• Supplied information:
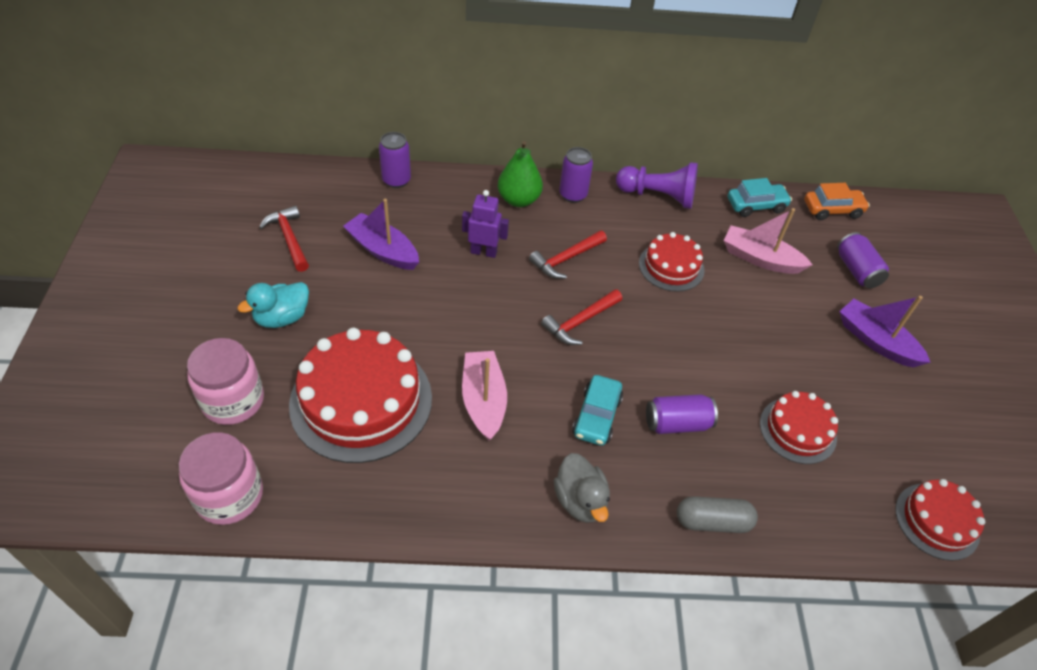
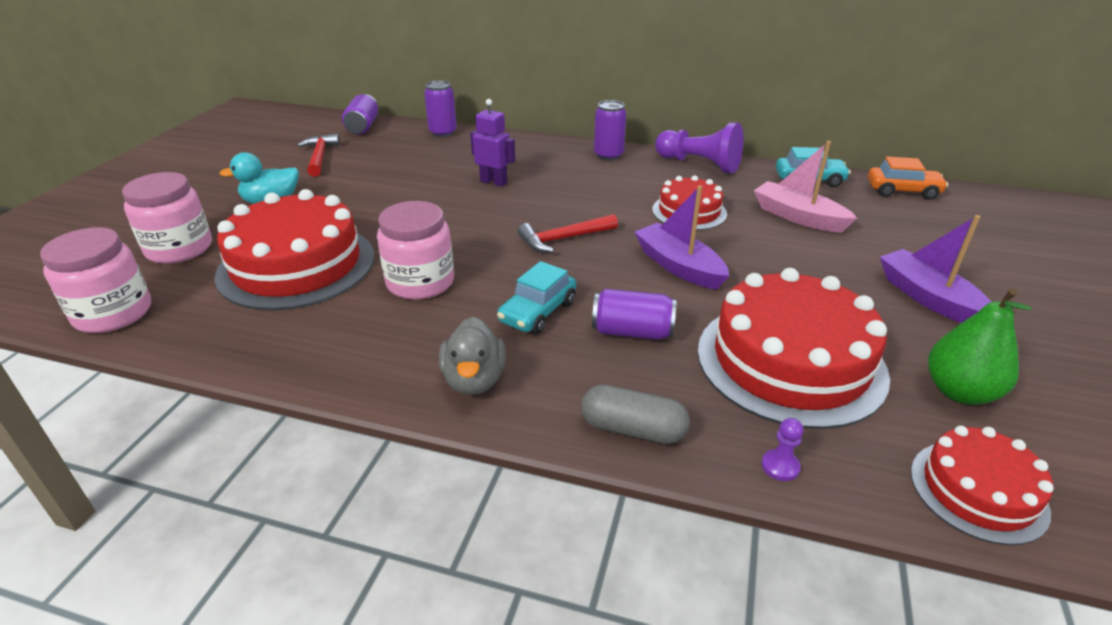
camera: 20 degrees right, 15 degrees down
(383, 250) = (398, 171): purple boat -> purple boat (679, 266)
(483, 401) = (420, 282): pink boat -> pink jar
(518, 200) = (551, 154): green pear -> green pear (959, 392)
(566, 259) = (575, 195): red hammer -> none
(798, 430) = (790, 361): red cake -> red cake, size x1.82
(817, 530) = (780, 466): none -> purple pawn
(856, 270) = (919, 238): purple can -> purple can (363, 127)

• Your task: Please make an exact copy of the whole listing and leave out its pictures.

• Answer to this problem:
camera: 20 degrees right, 15 degrees down
(383, 250) = (398, 171): purple boat -> purple boat (679, 266)
(483, 401) = (420, 282): pink boat -> pink jar
(518, 200) = (551, 154): green pear -> green pear (959, 392)
(566, 259) = (575, 195): red hammer -> none
(798, 430) = (790, 361): red cake -> red cake, size x1.82
(817, 530) = (780, 466): none -> purple pawn
(856, 270) = (919, 238): purple can -> purple can (363, 127)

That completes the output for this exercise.